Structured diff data
******

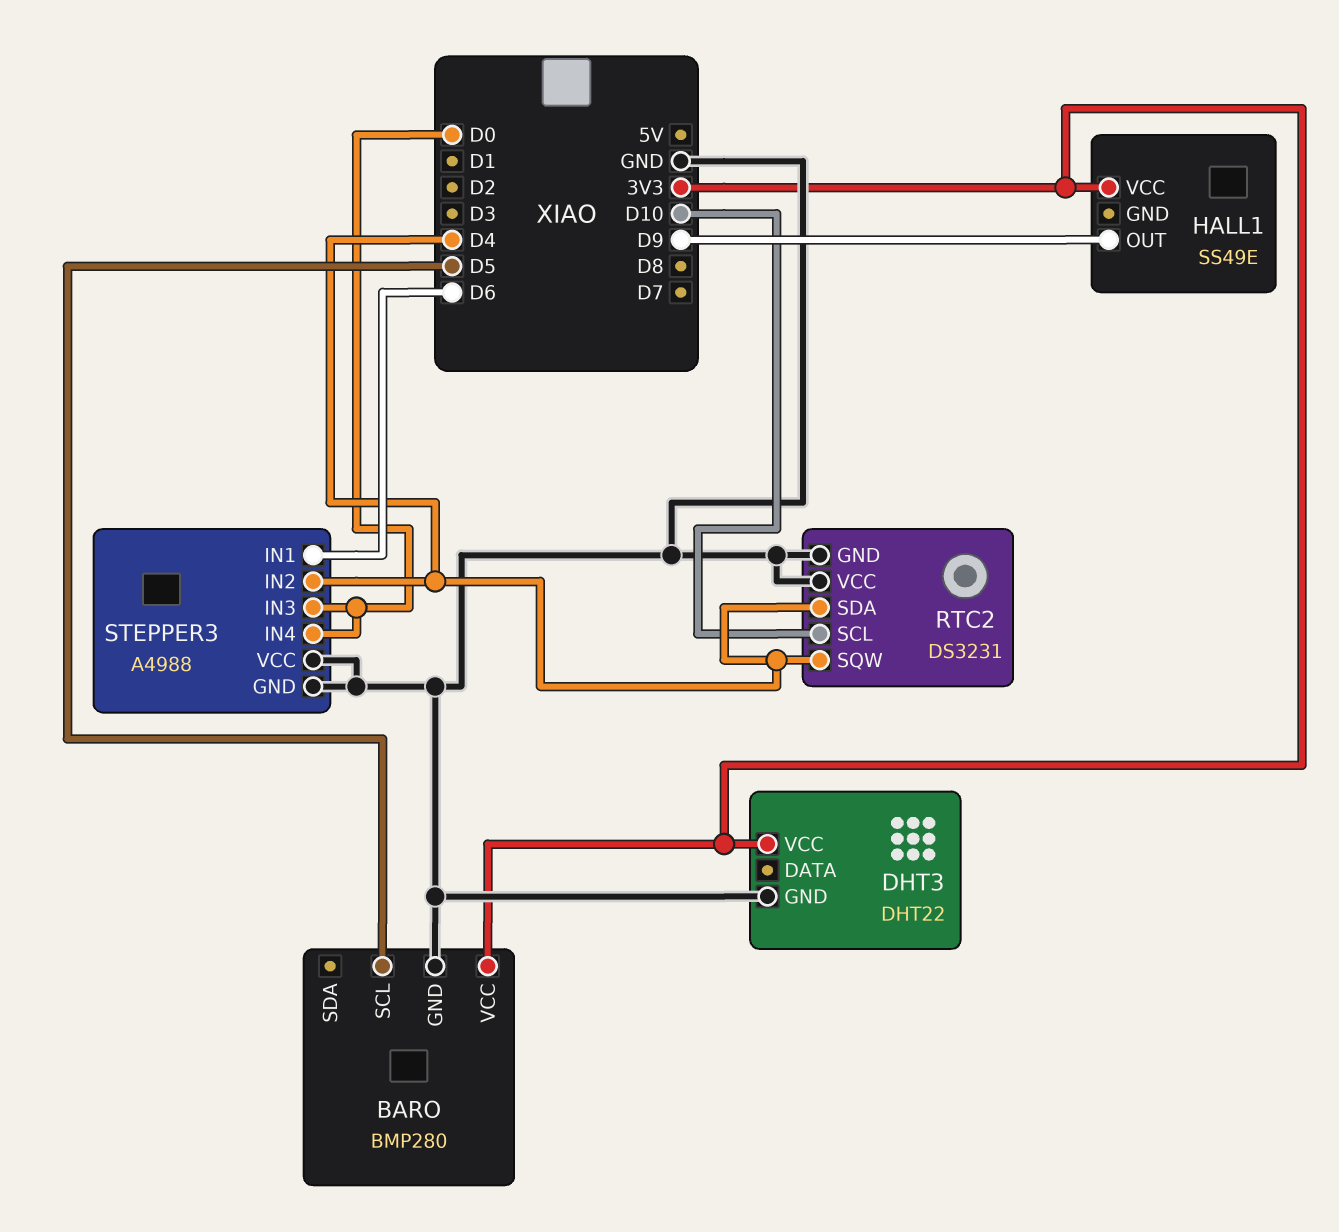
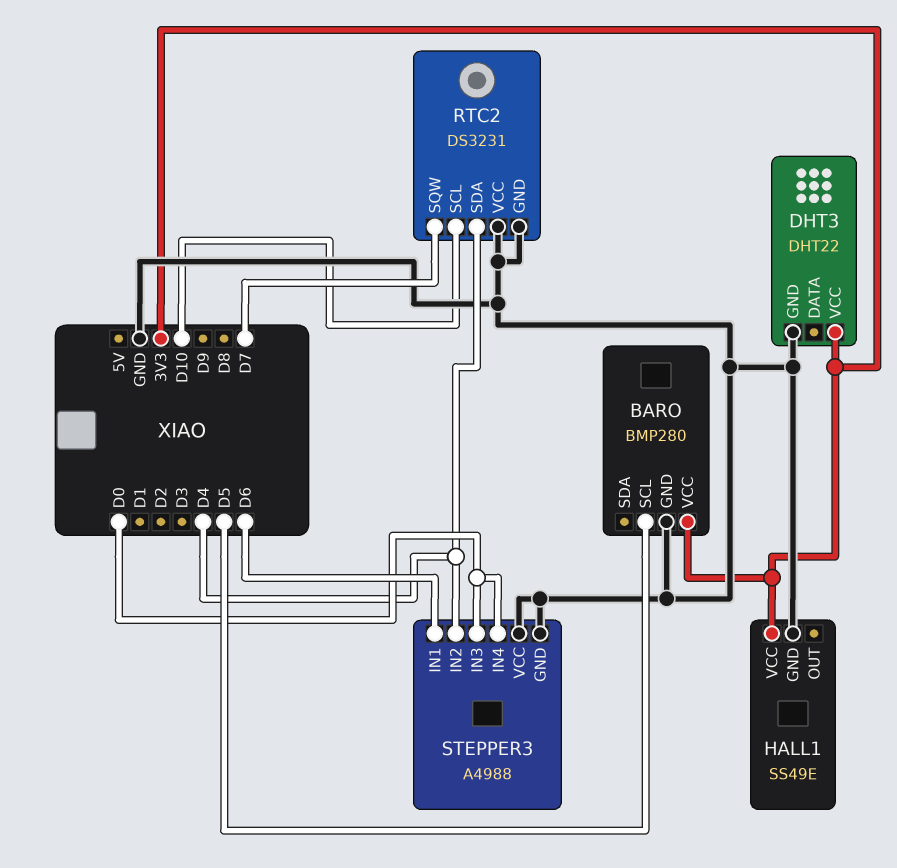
HALL1 pin GND: none -> GND
HALL1 pin OUT: D9 -> none
RTC2 pin SQW: D4 -> D7

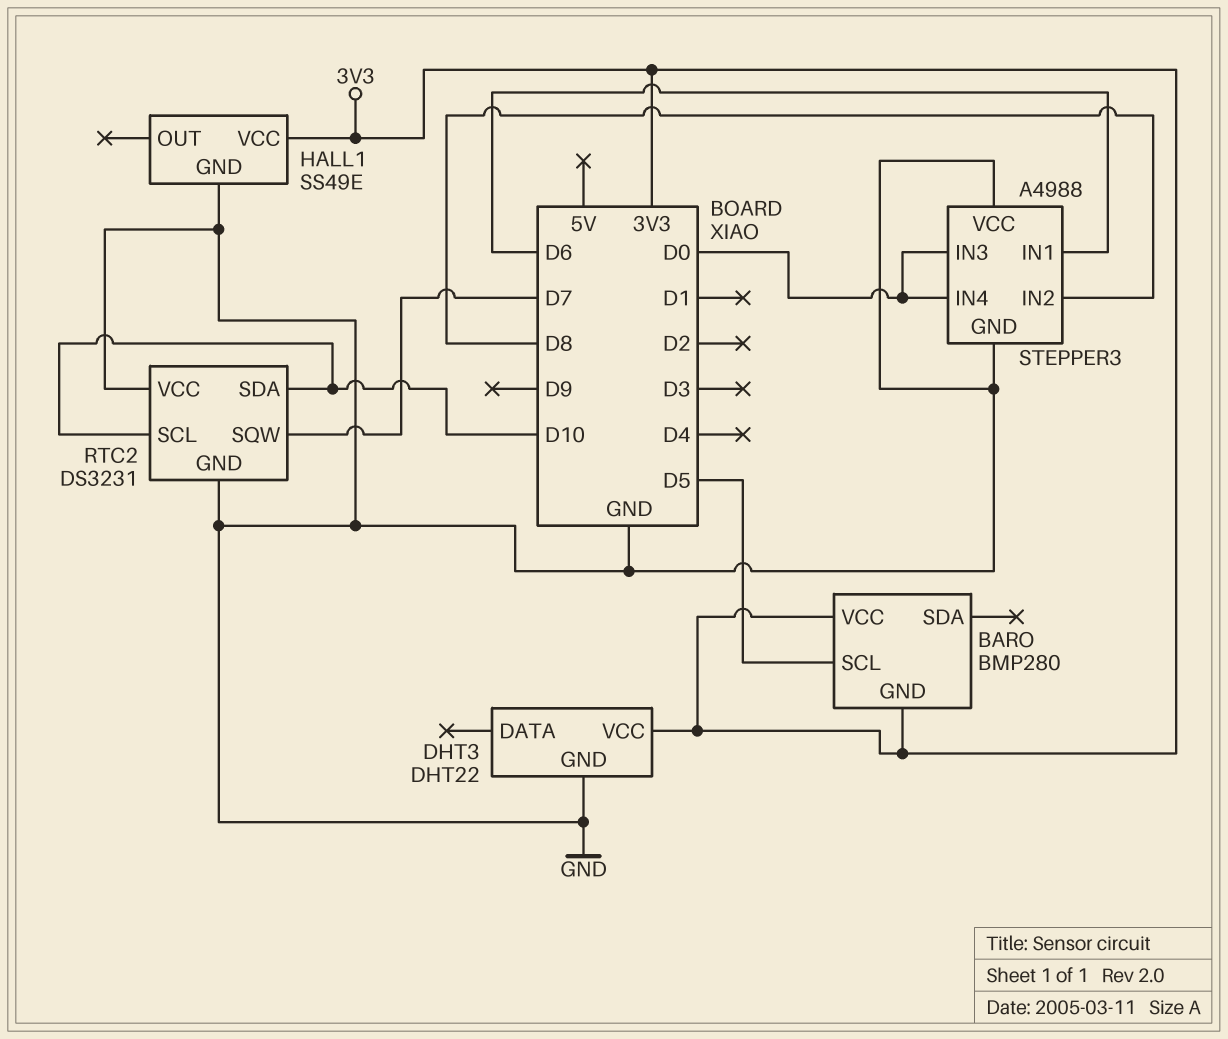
BARO pin GND: GND -> 3V3
RTC2 pin SDA: D4 -> D10
STEPPER3 pin IN2: D4 -> D8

******

• Work order: I'd like the number of lines above that contain the word "none", and nothing besides that number.

• Solution to this exercise: 2